#### Dataset excerpts
=== Section Start ===
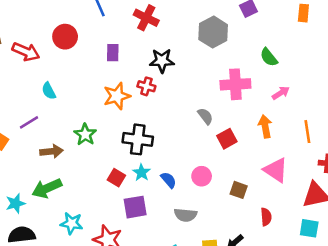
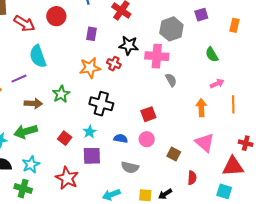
orange rectangle: (303, 13) -> (234, 25), moved
pink cross: (235, 84) -> (157, 56), moved
cyan semicircle: (49, 91) -> (38, 56), size x1.6
gray semicircle: (205, 116) -> (171, 80), moved
orange line: (307, 132) -> (233, 104), moved
red square: (227, 139) -> (148, 114), moved
cyan star: (141, 172) -> (90, 132), moved
red square: (116, 178) -> (65, 138), moved
blue semicircle: (169, 180) -> (121, 138), turned -48
cyan star: (72, 223) -> (31, 164), moved, turned 30

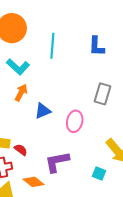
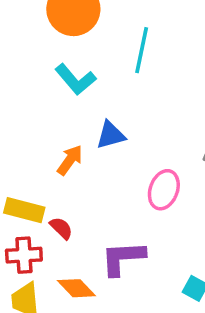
orange arrow: (21, 93) -> (70, 160), moved
blue triangle: (43, 111) -> (111, 135), moved

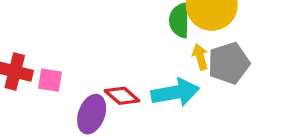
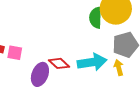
=== Section End ===
#### What is needed
Only the lines from the one containing "cyan semicircle: (49, 91)" through the last line of the data belong in the copy, both included and reproduced exactly. Pictures do not.

#### Response
cyan semicircle: (49, 91) -> (38, 56), size x1.6
gray semicircle: (205, 116) -> (171, 80), moved
orange line: (307, 132) -> (233, 104), moved
red square: (227, 139) -> (148, 114), moved
cyan star: (141, 172) -> (90, 132), moved
red square: (116, 178) -> (65, 138), moved
blue semicircle: (169, 180) -> (121, 138), turned -48
cyan star: (72, 223) -> (31, 164), moved, turned 30

orange arrow: (21, 93) -> (70, 160), moved
blue triangle: (43, 111) -> (111, 135), moved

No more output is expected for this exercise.